[Exercise instructions] In the entries that follow, the line with "none -> red strawberry [276,217,309,245]" opens the range and the line with "none -> blue donut [500,105,543,132]" closes it; repeat that range exactly, both lines included.

......

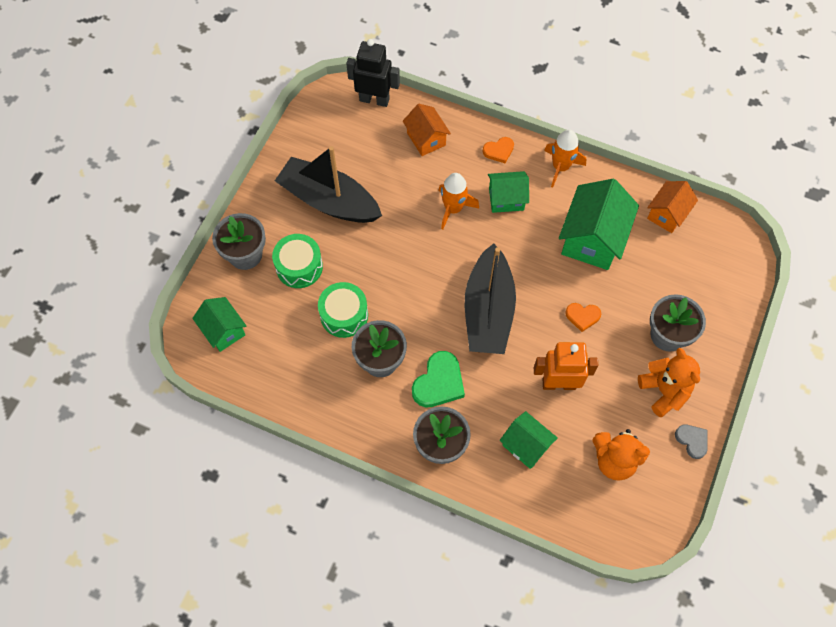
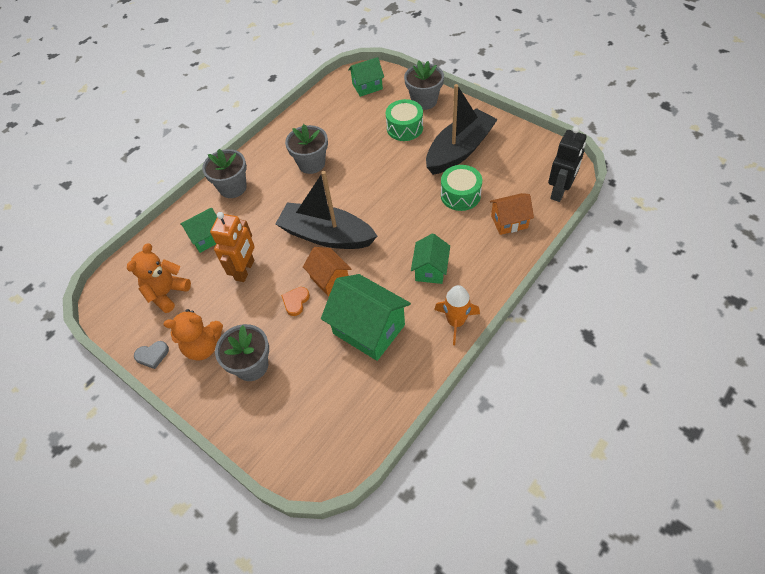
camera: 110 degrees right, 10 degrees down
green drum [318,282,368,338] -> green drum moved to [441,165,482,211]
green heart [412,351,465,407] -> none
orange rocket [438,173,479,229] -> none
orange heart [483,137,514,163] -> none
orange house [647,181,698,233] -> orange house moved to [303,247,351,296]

......

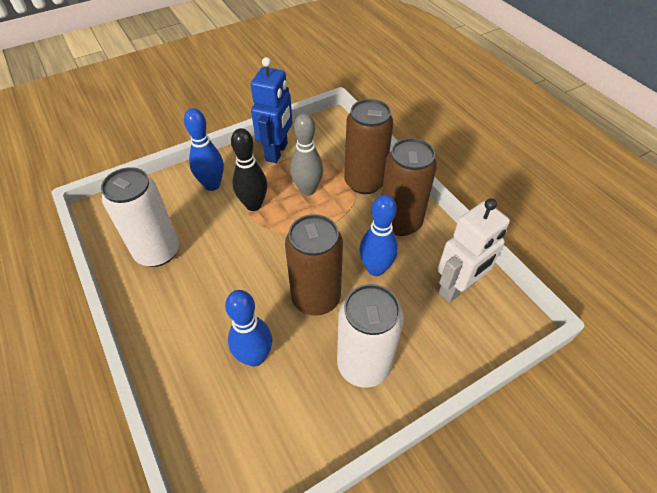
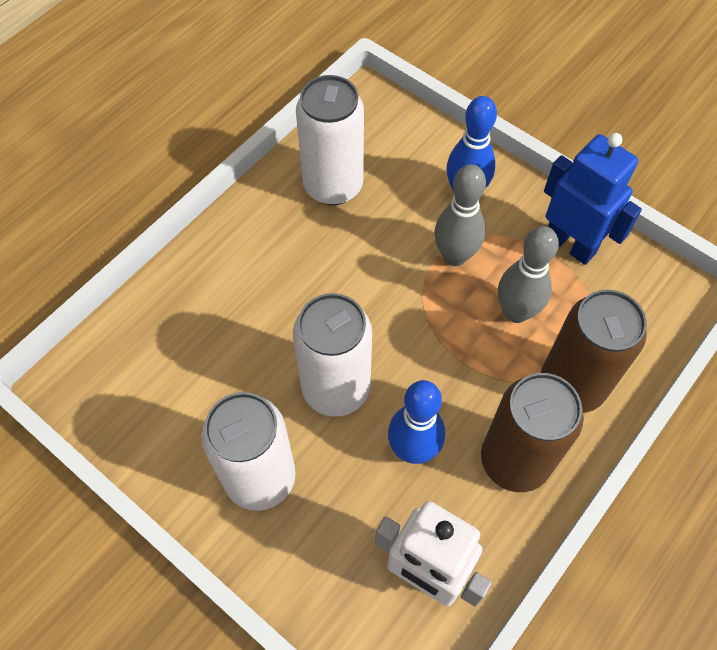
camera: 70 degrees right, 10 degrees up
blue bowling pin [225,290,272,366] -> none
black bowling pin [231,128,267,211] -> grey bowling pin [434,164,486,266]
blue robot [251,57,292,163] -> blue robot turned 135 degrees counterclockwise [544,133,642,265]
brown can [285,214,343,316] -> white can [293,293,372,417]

......

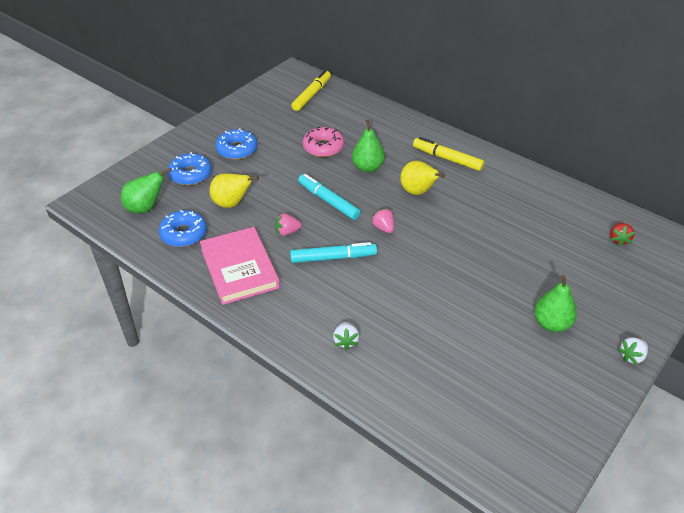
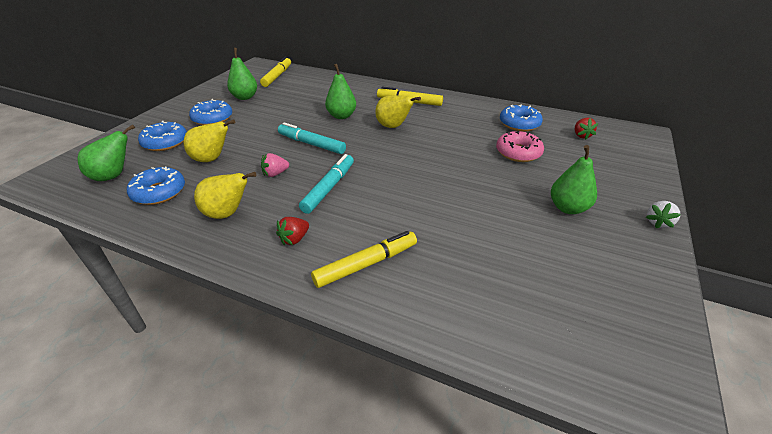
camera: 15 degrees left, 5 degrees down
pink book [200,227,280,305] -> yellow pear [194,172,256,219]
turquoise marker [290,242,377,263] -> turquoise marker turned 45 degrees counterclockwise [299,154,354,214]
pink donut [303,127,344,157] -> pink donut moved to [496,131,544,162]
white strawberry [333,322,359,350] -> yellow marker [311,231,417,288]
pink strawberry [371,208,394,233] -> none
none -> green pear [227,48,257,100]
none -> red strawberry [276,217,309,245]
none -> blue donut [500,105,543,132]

......

[Output of the exercise]
none -> red strawberry [276,217,309,245]
none -> blue donut [500,105,543,132]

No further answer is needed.